Information:
++++++++++++++++++++
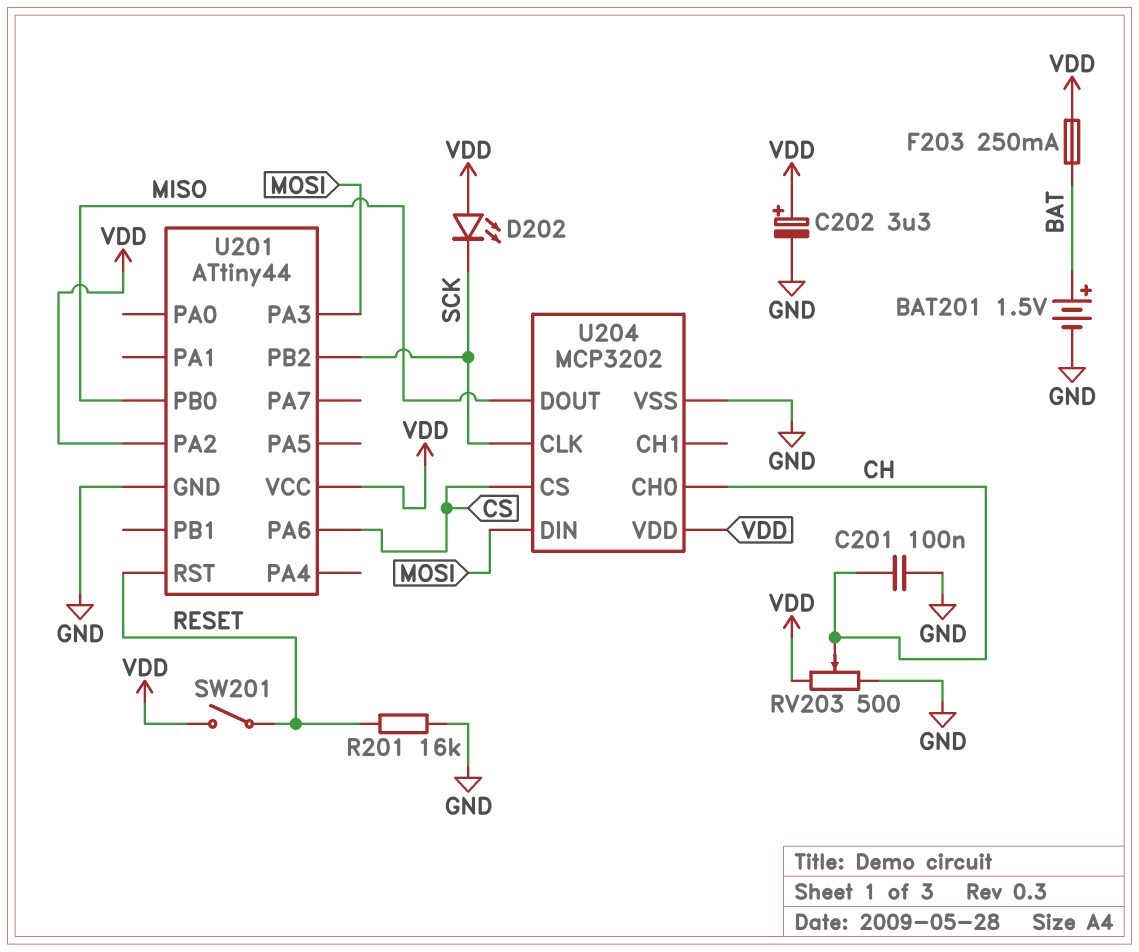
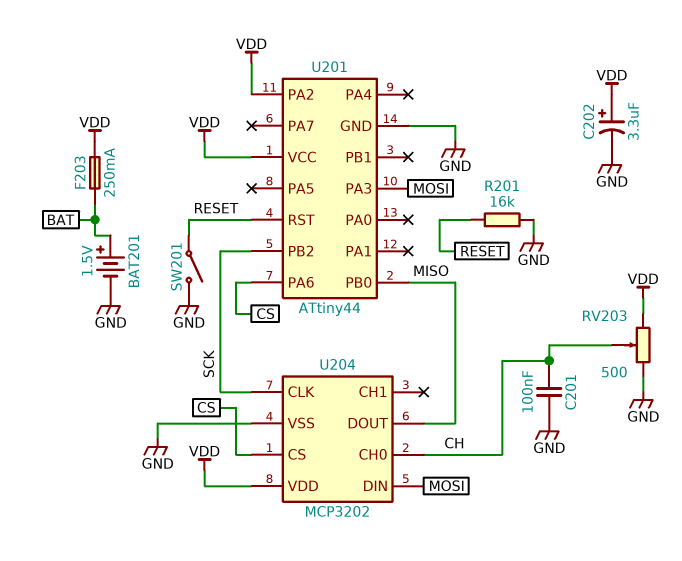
D202: LED (A VDD, K SCK) -> none
SW201: switch (RESET, VDD) -> switch (GND, RESET)

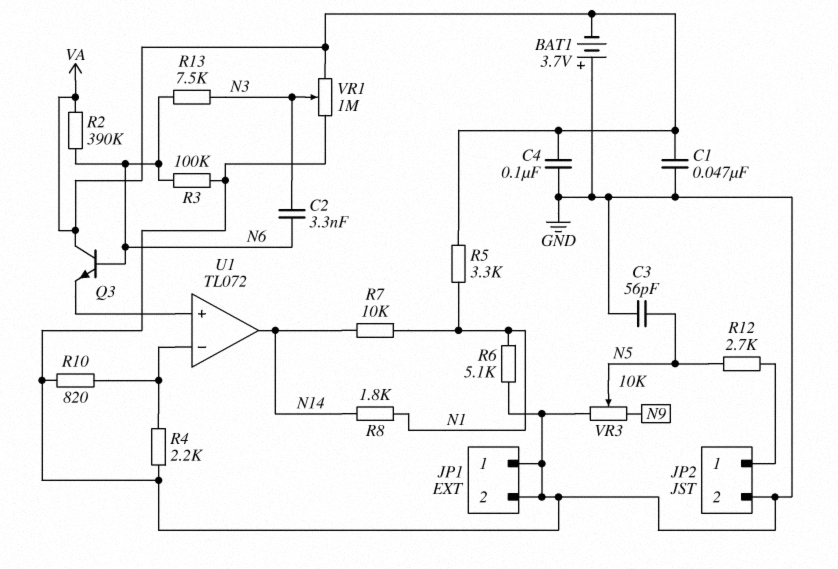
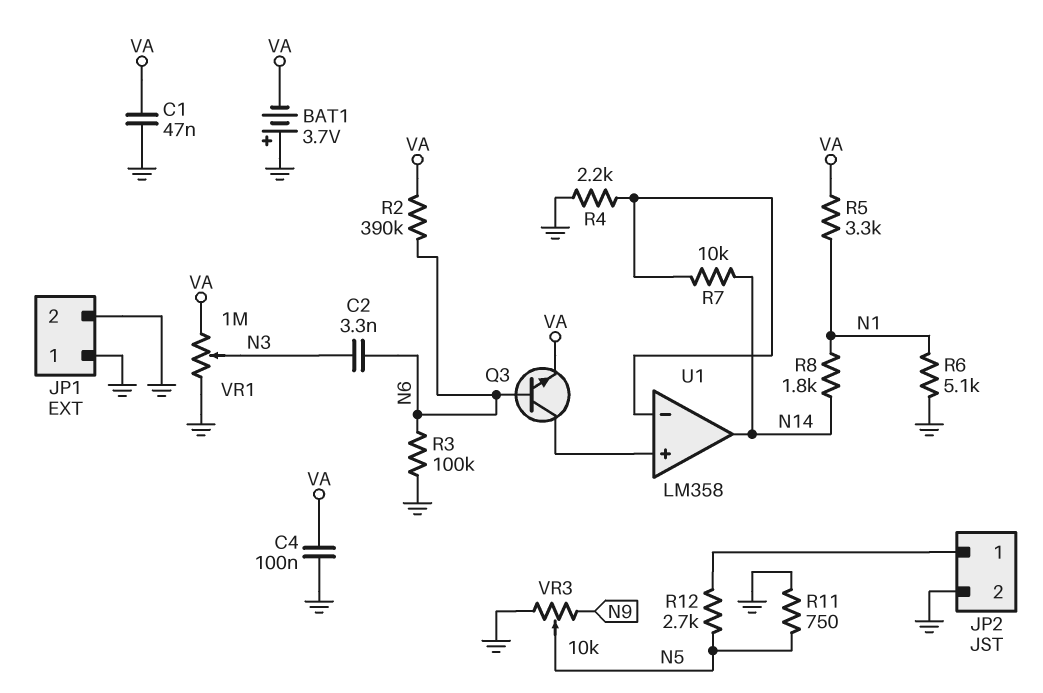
C3: 56pF (GND, N5) -> none
Q3: NPN (B N6, C VA, E U1/in+) -> NPN (B N6, C U1/in+, E VA)
R7: 10k (N1, N14) -> 10k (N14, U1/in-)
R10: 820 (GND, U1/in-) -> none
R11: none -> 750 (GND, N5)
R13: 7.5k (N3, N6) -> none
U1: TL072 -> LM358

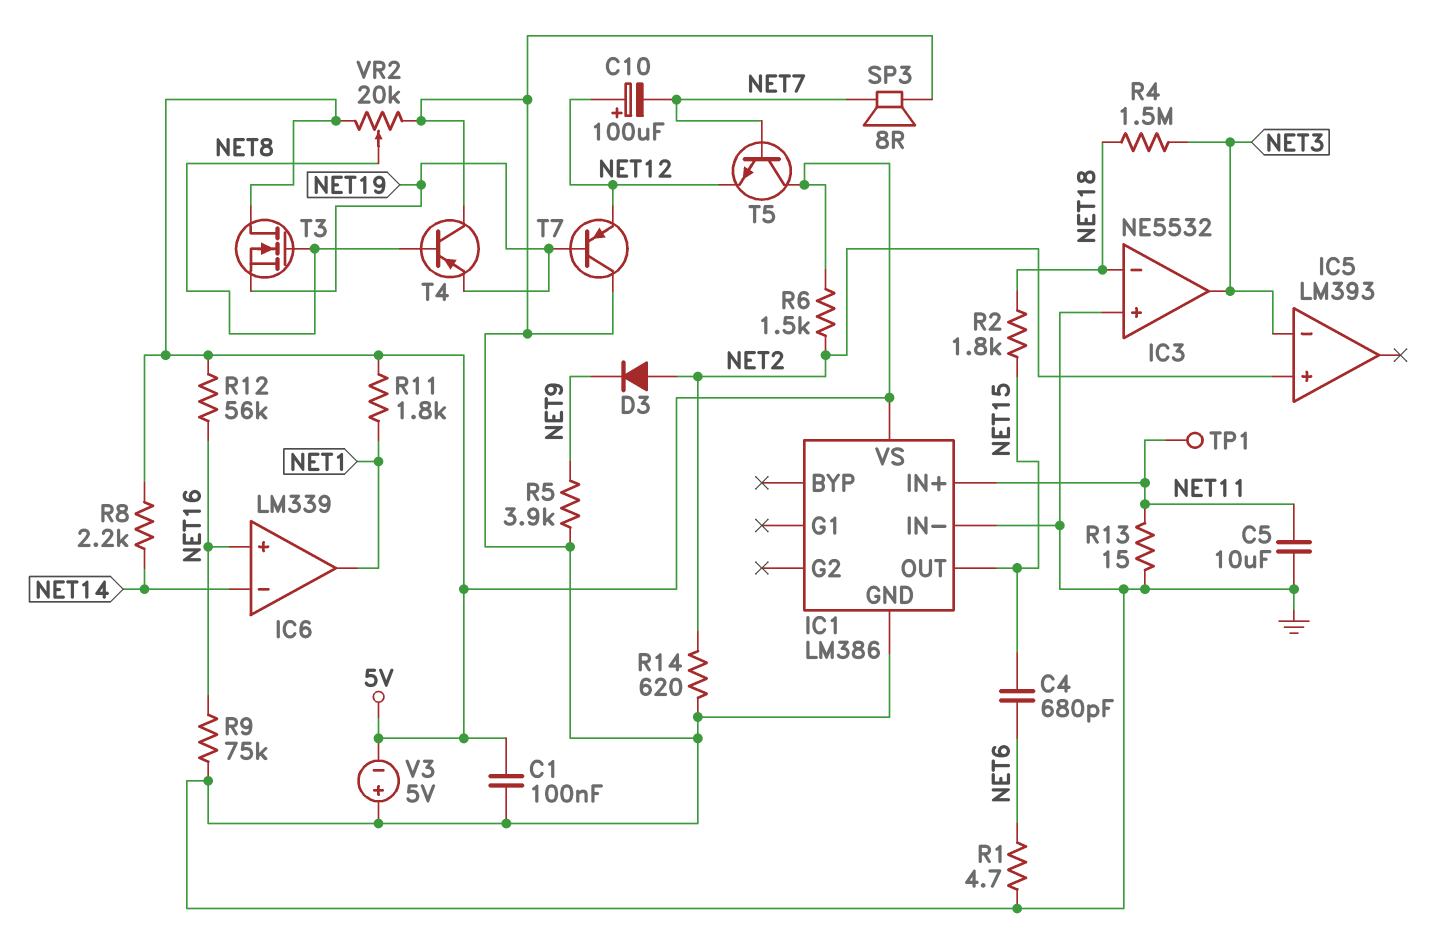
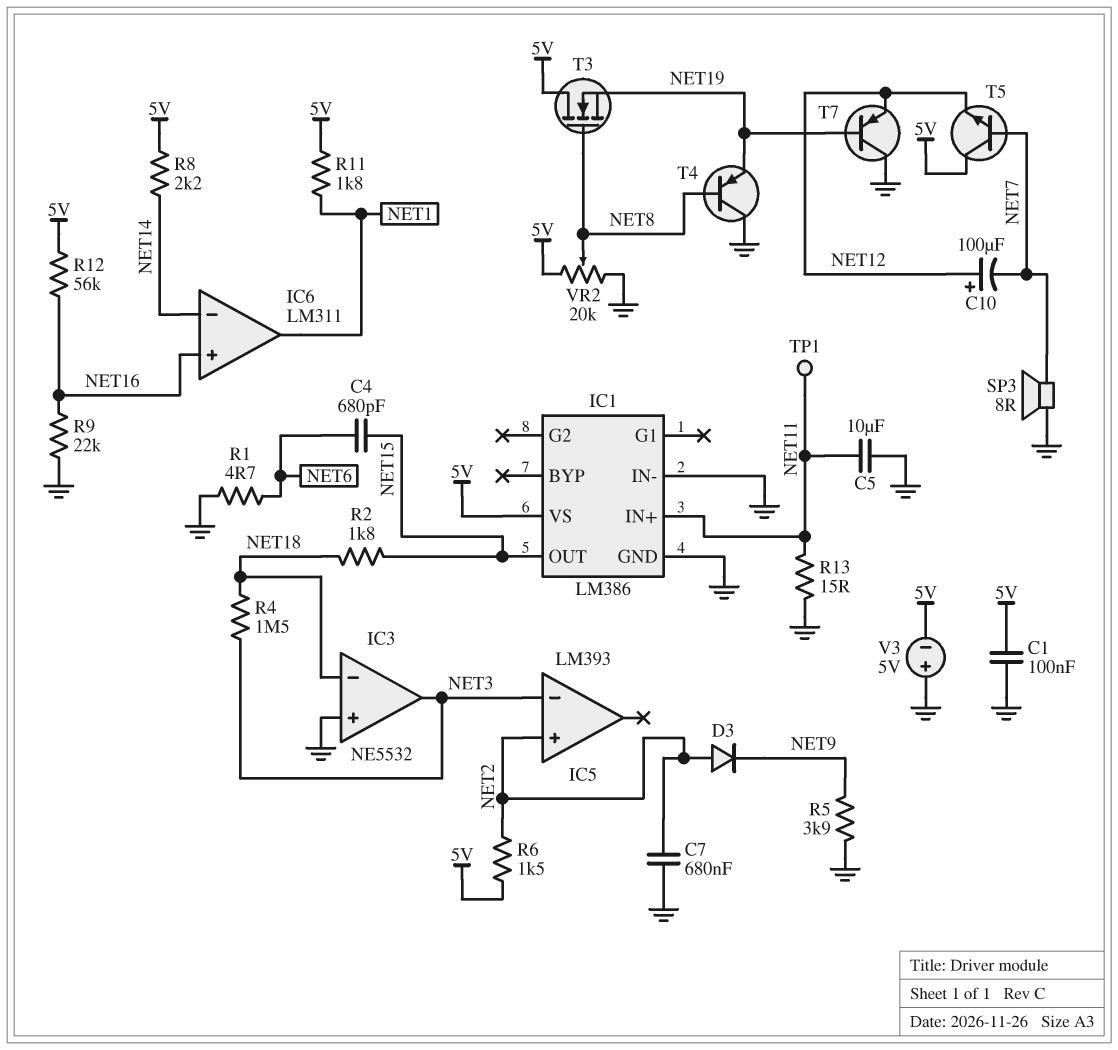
C7: none -> 680nF (GND, NET2)
IC6: LM339 -> LM311
R9: 75k (GND, NET16) -> 22k (GND, NET16)
R14: 620 (GND, NET2) -> none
++++++++++++++++++++
About this exercise:
Across the whole listing above, find every line with the string "none" and copy it.

Problem solution:
D202: LED (A VDD, K SCK) -> none
C3: 56pF (GND, N5) -> none
R10: 820 (GND, U1/in-) -> none
R11: none -> 750 (GND, N5)
R13: 7.5k (N3, N6) -> none
C7: none -> 680nF (GND, NET2)
R14: 620 (GND, NET2) -> none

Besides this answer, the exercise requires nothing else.